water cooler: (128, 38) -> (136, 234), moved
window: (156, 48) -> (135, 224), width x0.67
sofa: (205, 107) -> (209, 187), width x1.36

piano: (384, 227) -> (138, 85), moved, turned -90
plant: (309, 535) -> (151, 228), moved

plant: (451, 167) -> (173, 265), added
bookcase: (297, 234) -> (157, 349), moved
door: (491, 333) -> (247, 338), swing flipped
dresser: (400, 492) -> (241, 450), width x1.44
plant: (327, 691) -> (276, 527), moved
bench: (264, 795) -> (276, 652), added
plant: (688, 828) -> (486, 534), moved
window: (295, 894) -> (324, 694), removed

___

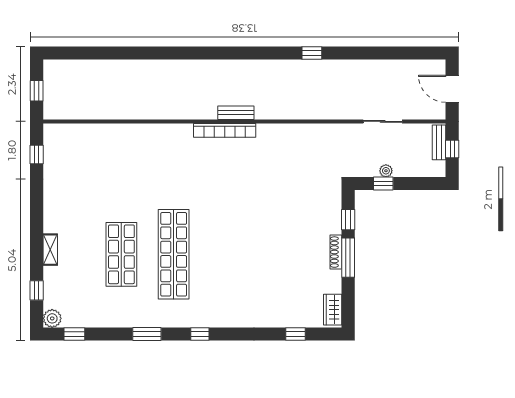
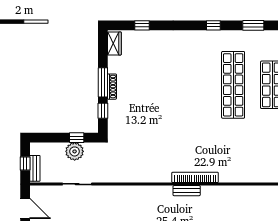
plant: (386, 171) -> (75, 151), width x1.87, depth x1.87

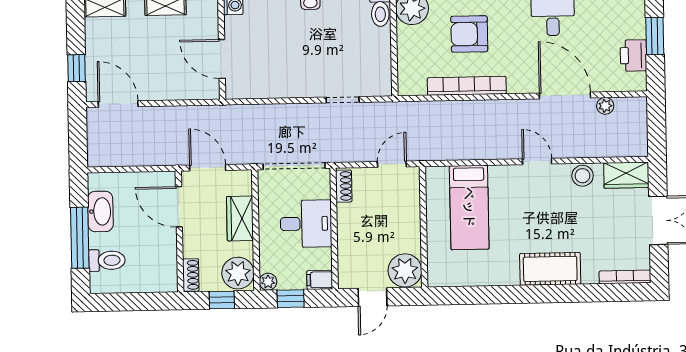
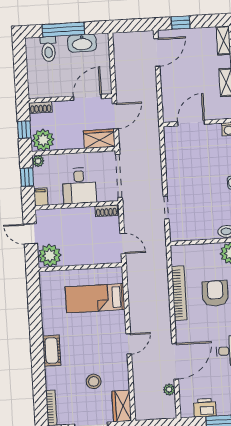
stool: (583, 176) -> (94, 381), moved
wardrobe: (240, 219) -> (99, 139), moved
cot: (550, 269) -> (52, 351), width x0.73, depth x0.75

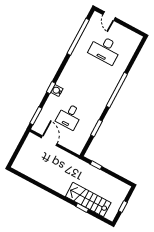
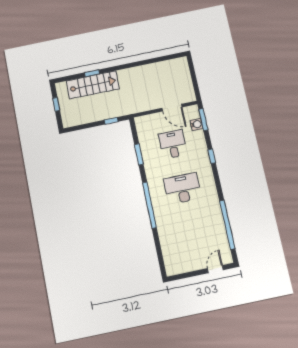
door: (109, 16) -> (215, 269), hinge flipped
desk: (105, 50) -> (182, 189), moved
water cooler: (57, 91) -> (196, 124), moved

___

**Request**
Copy whichever lines in the listing above contain the word "width".

**Task solution**
window: (156, 48) -> (135, 224), width x0.67
sofa: (205, 107) -> (209, 187), width x1.36
dresser: (400, 492) -> (241, 450), width x1.44
plant: (386, 171) -> (75, 151), width x1.87, depth x1.87
cot: (550, 269) -> (52, 351), width x0.73, depth x0.75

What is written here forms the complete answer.